▶ **Work request**
Set down the data below without change, skipping the pictures it holds.

(Scene comparison data)
--- --- ---

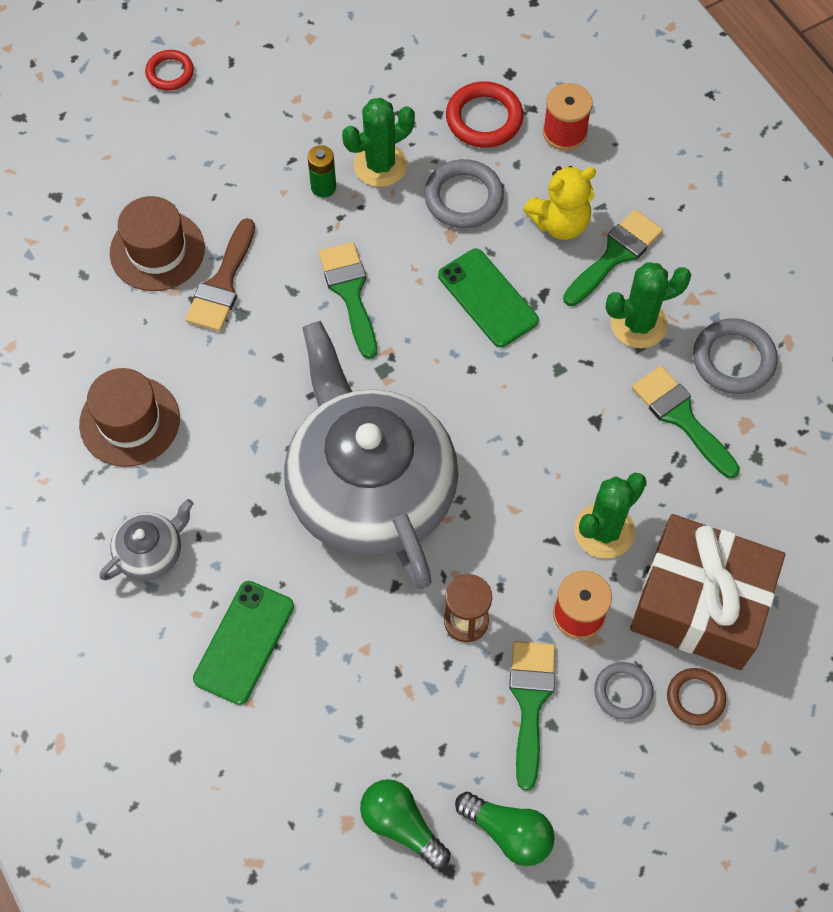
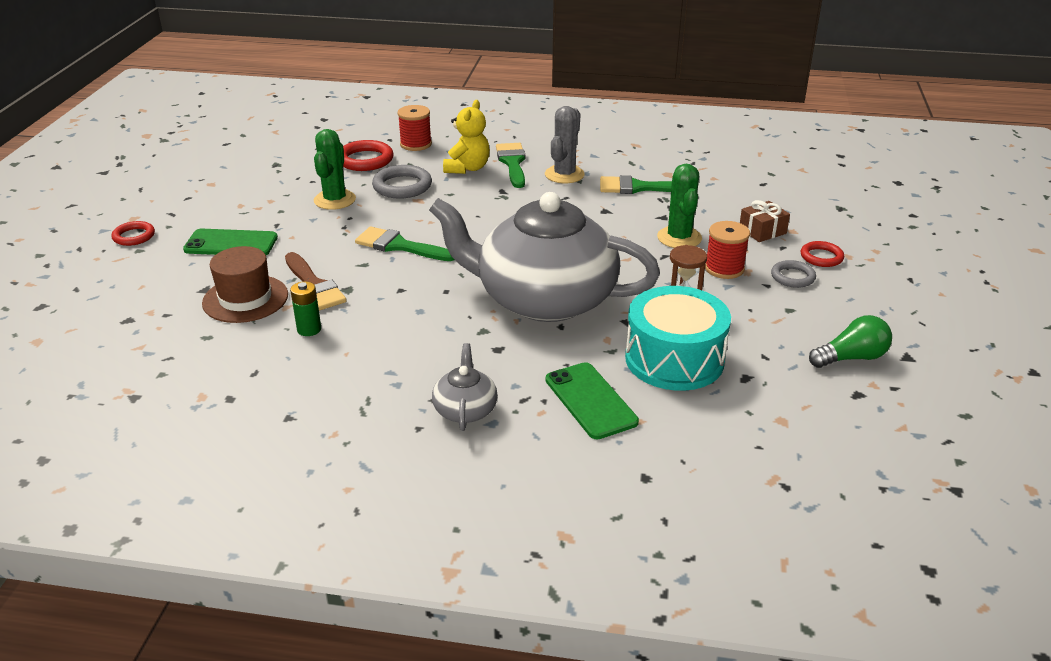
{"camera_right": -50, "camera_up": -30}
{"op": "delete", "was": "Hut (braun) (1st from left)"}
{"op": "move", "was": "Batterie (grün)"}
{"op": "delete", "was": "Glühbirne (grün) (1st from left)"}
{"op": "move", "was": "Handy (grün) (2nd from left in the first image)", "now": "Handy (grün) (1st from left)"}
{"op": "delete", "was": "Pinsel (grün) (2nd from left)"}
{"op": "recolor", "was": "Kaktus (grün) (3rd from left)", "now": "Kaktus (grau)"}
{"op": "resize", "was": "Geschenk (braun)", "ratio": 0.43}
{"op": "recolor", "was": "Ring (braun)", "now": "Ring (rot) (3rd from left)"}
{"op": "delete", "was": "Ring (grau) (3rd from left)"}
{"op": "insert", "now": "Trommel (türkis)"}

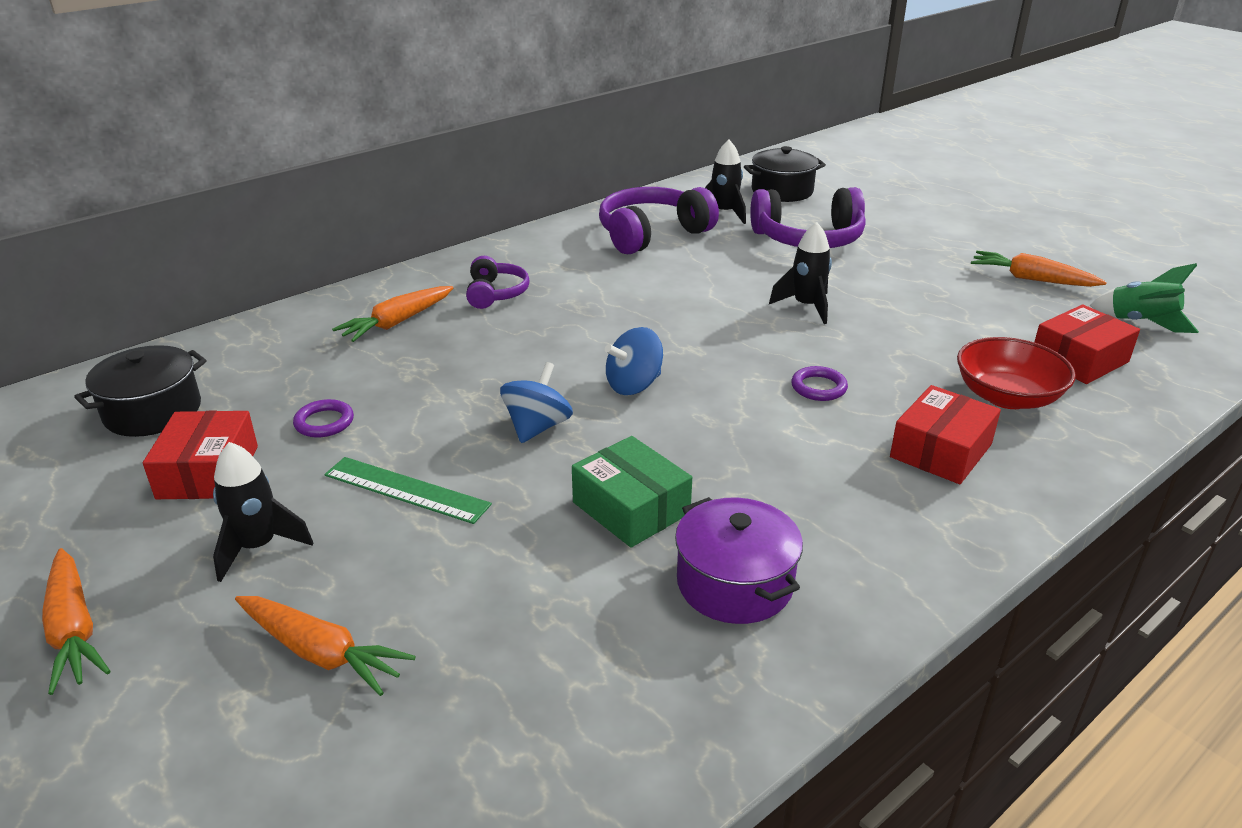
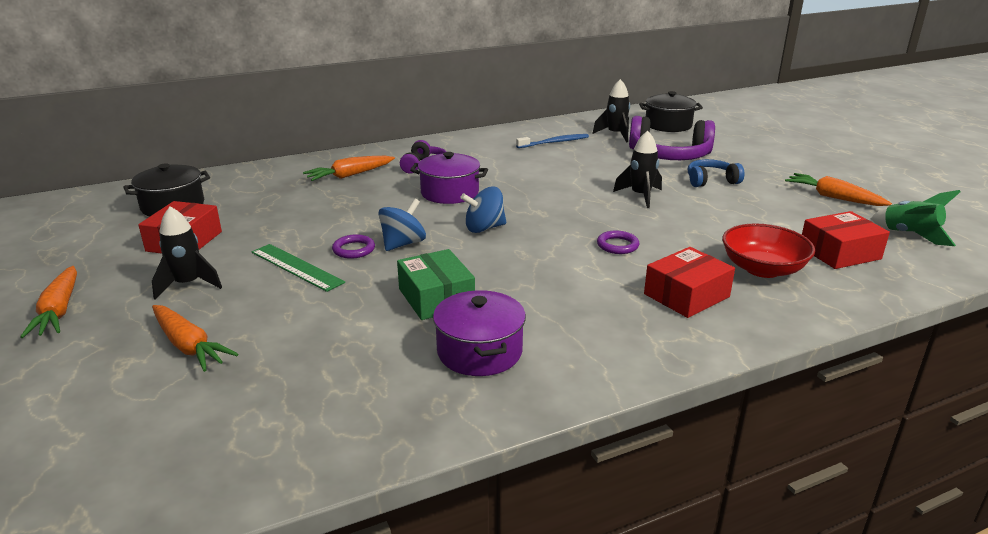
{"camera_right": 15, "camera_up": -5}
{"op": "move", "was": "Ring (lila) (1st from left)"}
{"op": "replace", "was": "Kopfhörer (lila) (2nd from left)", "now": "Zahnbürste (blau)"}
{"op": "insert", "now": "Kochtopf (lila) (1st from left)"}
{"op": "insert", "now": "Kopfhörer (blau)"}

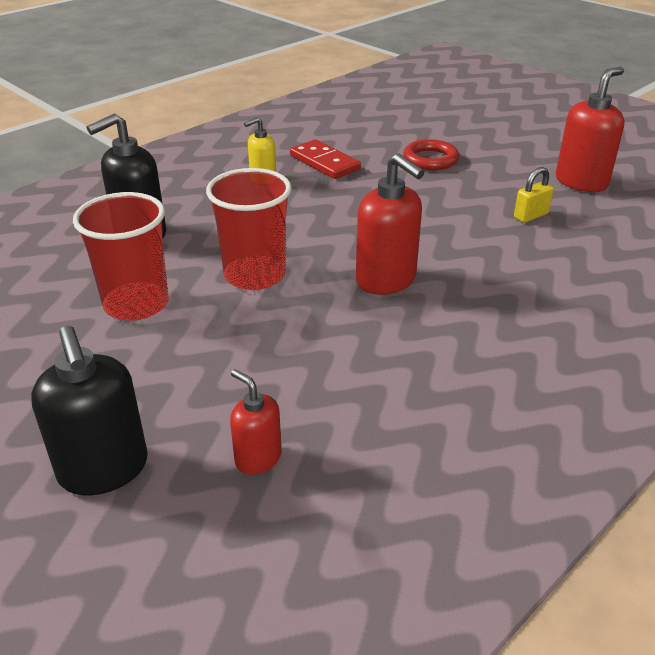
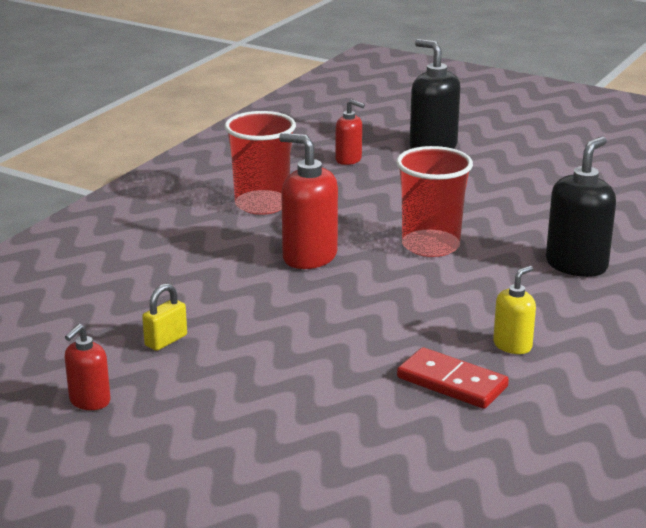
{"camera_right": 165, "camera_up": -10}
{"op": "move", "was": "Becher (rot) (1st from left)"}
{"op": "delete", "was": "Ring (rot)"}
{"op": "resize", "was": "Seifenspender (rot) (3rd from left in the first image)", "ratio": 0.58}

--- --- ---

▶ **Exercise output**
{"camera_right": -50, "camera_up": -30}
{"op": "delete", "was": "Hut (braun) (1st from left)"}
{"op": "move", "was": "Batterie (grün)"}
{"op": "delete", "was": "Glühbirne (grün) (1st from left)"}
{"op": "move", "was": "Handy (grün) (2nd from left in the first image)", "now": "Handy (grün) (1st from left)"}
{"op": "delete", "was": "Pinsel (grün) (2nd from left)"}
{"op": "recolor", "was": "Kaktus (grün) (3rd from left)", "now": "Kaktus (grau)"}
{"op": "resize", "was": "Geschenk (braun)", "ratio": 0.43}
{"op": "recolor", "was": "Ring (braun)", "now": "Ring (rot) (3rd from left)"}
{"op": "delete", "was": "Ring (grau) (3rd from left)"}
{"op": "insert", "now": "Trommel (türkis)"}

{"camera_right": 15, "camera_up": -5}
{"op": "move", "was": "Ring (lila) (1st from left)"}
{"op": "replace", "was": "Kopfhörer (lila) (2nd from left)", "now": "Zahnbürste (blau)"}
{"op": "insert", "now": "Kochtopf (lila) (1st from left)"}
{"op": "insert", "now": "Kopfhörer (blau)"}

{"camera_right": 165, "camera_up": -10}
{"op": "move", "was": "Becher (rot) (1st from left)"}
{"op": "delete", "was": "Ring (rot)"}
{"op": "resize", "was": "Seifenspender (rot) (3rd from left in the first image)", "ratio": 0.58}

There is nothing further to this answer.